SHORT EXERCISE: Please put every nonblank line of the records below into a Markdown table with the columns Row and Record line, numbering the rows in order.

ENTRIES SUPPLIED:
########
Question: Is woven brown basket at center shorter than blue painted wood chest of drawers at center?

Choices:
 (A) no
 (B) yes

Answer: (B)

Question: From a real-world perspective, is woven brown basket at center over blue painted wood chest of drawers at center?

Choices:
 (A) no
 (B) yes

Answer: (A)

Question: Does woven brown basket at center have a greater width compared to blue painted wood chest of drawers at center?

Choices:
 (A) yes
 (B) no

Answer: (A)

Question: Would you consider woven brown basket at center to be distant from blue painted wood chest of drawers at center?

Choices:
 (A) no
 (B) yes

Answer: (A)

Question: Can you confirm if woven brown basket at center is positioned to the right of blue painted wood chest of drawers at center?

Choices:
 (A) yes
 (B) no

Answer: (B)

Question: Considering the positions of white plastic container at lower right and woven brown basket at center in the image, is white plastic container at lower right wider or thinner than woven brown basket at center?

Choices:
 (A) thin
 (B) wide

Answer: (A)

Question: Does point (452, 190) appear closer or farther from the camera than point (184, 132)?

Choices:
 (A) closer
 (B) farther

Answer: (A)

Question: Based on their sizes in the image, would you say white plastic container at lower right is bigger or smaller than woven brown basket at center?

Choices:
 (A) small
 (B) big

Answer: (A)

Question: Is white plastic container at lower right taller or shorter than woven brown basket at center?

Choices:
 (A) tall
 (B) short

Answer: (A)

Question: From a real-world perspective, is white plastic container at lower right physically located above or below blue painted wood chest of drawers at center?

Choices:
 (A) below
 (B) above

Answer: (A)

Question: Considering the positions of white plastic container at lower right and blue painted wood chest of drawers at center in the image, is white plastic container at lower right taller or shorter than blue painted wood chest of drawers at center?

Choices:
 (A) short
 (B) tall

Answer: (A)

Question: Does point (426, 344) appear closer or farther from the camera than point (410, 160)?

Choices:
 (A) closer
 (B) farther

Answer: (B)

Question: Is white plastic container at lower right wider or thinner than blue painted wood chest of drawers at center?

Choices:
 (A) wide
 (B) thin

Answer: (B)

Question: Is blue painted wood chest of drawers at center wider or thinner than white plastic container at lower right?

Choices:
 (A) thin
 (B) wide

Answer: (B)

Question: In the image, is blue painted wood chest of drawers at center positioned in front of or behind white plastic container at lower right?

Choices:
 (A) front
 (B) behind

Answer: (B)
########
RESPONSE FOR THIS EXERCISE:
| Row | Record line |
|---|---|
| 1 | Question: Is woven brown basket at center shorter than blue painted wood chest of drawers at center? |
| 2 | Choices: |
| 3 |  (A) no |
| 4 |  (B) yes |
| 5 | Answer: (B) |
| 6 | Question: From a real-world perspective, is woven brown basket at center over blue painted wood chest of drawers at center? |
| 7 | Choices: |
| 8 |  (A) no |
| 9 |  (B) yes |
| 10 | Answer: (A) |
| 11 | Question: Does woven brown basket at center have a greater width compared to blue painted wood chest of drawers at center? |
| 12 | Choices: |
| 13 |  (A) yes |
| 14 |  (B) no |
| 15 | Answer: (A) |
| 16 | Question: Would you consider woven brown basket at center to be distant from blue painted wood chest of drawers at center? |
| 17 | Choices: |
| 18 |  (A) no |
| 19 |  (B) yes |
| 20 | Answer: (A) |
| 21 | Question: Can you confirm if woven brown basket at center is positioned to the right of blue painted wood chest of drawers at center? |
| 22 | Choices: |
| 23 |  (A) yes |
| 24 |  (B) no |
| 25 | Answer: (B) |
| 26 | Question: Considering the positions of white plastic container at lower right and woven brown basket at center in the image, is white plastic container at lower right wider or thinner than woven brown basket at center? |
| 27 | Choices: |
| 28 |  (A) thin |
| 29 |  (B) wide |
| 30 | Answer: (A) |
| 31 | Question: Does point (452, 190) appear closer or farther from the camera than point (184, 132)? |
| 32 | Choices: |
| 33 |  (A) closer |
| 34 |  (B) farther |
| 35 | Answer: (A) |
| 36 | Question: Based on their sizes in the image, would you say white plastic container at lower right is bigger or smaller than woven brown basket at center? |
| 37 | Choices: |
| 38 |  (A) small |
| 39 |  (B) big |
| 40 | Answer: (A) |
| 41 | Question: Is white plastic container at lower right taller or shorter than woven brown basket at center? |
| 42 | Choices: |
| 43 |  (A) tall |
| 44 |  (B) short |
| 45 | Answer: (A) |
| 46 | Question: From a real-world perspective, is white plastic container at lower right physically located above or below blue painted wood chest of drawers at center? |
| 47 | Choices: |
| 48 |  (A) below |
| 49 |  (B) above |
| 50 | Answer: (A) |
| 51 | Question: Considering the positions of white plastic container at lower right and blue painted wood chest of drawers at center in the image, is white plastic container at lower right taller or shorter than blue painted wood chest of drawers at center? |
| 52 | Choices: |
| 53 |  (A) short |
| 54 |  (B) tall |
| 55 | Answer: (A) |
| 56 | Question: Does point (426, 344) appear closer or farther from the camera than point (410, 160)? |
| 57 | Choices: |
| 58 |  (A) closer |
| 59 |  (B) farther |
| 60 | Answer: (B) |
| 61 | Question: Is white plastic container at lower right wider or thinner than blue painted wood chest of drawers at center? |
| 62 | Choices: |
| 63 |  (A) wide |
| 64 |  (B) thin |
| 65 | Answer: (B) |
| 66 | Question: Is blue painted wood chest of drawers at center wider or thinner than white plastic container at lower right? |
| 67 | Choices: |
| 68 |  (A) thin |
| 69 |  (B) wide |
| 70 | Answer: (B) |
| 71 | Question: In the image, is blue painted wood chest of drawers at center positioned in front of or behind white plastic container at lower right? |
| 72 | Choices: |
| 73 |  (A) front |
| 74 |  (B) behind |
| 75 | Answer: (B) |